SUPPLIED MATERIAL:

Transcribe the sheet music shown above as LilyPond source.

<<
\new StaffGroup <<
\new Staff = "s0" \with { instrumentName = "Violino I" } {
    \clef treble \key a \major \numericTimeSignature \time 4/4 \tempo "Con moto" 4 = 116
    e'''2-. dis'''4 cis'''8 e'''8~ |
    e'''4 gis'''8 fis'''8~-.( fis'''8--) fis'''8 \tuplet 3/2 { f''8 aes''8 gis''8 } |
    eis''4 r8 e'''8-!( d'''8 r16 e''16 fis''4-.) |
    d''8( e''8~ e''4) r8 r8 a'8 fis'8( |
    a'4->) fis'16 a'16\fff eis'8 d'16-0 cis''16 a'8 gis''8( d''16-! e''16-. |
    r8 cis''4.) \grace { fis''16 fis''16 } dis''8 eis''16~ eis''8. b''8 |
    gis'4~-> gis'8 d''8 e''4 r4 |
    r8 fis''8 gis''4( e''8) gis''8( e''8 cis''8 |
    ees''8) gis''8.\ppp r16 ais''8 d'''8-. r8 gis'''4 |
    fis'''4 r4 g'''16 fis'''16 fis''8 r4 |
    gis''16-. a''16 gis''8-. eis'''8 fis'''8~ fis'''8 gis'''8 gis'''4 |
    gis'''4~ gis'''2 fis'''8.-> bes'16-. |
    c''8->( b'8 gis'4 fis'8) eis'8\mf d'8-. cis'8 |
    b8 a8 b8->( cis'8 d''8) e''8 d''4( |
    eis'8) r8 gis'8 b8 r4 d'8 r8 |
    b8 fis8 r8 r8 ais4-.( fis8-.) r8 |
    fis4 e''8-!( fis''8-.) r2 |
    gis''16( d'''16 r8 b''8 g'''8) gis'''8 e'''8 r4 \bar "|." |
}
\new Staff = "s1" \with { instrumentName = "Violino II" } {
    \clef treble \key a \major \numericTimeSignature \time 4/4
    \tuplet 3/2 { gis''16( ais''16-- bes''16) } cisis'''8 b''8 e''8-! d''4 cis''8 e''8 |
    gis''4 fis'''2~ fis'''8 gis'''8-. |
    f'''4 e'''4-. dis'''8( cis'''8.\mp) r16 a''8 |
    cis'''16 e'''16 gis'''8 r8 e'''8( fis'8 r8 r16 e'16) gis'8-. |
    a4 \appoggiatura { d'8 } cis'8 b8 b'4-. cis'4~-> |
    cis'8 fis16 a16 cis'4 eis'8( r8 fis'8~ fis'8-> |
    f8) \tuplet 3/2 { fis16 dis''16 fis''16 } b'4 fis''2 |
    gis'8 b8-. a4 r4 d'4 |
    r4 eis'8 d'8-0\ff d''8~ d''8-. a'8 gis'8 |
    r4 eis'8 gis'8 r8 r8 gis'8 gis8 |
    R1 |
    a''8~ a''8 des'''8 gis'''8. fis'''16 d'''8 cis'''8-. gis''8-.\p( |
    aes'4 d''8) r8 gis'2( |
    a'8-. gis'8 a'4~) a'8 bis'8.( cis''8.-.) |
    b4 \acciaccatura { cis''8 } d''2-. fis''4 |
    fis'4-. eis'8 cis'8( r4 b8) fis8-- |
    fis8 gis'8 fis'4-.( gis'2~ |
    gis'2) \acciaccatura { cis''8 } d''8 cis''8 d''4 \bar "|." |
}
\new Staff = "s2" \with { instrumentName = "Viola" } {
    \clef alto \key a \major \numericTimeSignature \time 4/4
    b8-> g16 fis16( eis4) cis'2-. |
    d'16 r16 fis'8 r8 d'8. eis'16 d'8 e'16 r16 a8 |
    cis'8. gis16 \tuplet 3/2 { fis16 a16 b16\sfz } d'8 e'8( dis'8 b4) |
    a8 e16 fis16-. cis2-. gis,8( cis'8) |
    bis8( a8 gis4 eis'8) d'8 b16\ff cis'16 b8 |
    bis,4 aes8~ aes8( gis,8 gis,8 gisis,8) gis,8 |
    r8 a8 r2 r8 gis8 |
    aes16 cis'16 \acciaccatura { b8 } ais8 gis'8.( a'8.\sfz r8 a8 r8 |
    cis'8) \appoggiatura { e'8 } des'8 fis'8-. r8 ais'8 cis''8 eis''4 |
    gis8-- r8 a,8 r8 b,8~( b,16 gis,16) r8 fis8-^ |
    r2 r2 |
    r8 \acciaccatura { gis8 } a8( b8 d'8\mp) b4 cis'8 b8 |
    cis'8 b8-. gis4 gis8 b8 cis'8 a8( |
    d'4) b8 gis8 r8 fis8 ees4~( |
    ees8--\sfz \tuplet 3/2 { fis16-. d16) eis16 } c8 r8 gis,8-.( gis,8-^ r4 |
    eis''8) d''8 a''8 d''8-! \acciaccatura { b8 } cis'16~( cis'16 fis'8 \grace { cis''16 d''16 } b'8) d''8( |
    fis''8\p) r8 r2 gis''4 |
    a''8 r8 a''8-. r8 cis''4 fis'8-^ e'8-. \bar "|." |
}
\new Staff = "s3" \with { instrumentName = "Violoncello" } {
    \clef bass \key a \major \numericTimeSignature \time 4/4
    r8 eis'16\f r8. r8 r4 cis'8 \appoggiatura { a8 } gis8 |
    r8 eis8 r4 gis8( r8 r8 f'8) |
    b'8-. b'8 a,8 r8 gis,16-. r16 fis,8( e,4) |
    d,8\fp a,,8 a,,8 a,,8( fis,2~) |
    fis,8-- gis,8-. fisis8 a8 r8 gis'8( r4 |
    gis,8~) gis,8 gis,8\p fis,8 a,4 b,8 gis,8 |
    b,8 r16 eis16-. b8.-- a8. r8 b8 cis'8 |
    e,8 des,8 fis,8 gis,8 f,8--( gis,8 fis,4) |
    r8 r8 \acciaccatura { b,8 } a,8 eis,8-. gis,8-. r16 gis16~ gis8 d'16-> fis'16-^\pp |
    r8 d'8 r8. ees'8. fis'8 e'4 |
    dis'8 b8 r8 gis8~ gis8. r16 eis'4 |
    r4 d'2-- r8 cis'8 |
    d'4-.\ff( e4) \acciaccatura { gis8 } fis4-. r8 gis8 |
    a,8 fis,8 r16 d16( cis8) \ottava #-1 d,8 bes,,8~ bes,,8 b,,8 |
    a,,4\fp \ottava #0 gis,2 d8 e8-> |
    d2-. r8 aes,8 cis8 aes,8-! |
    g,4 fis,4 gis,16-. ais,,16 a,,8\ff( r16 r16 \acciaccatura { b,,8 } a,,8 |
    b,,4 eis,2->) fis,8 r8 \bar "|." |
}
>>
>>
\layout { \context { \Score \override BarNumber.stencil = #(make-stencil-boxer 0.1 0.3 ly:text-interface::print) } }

OBJECTIVE: State how many lines of the records above contain the string "instrumentName", treating uppercase and lowercase letters as different. Give only the number.

SOLUTION FOR THIS PROBLEM: 4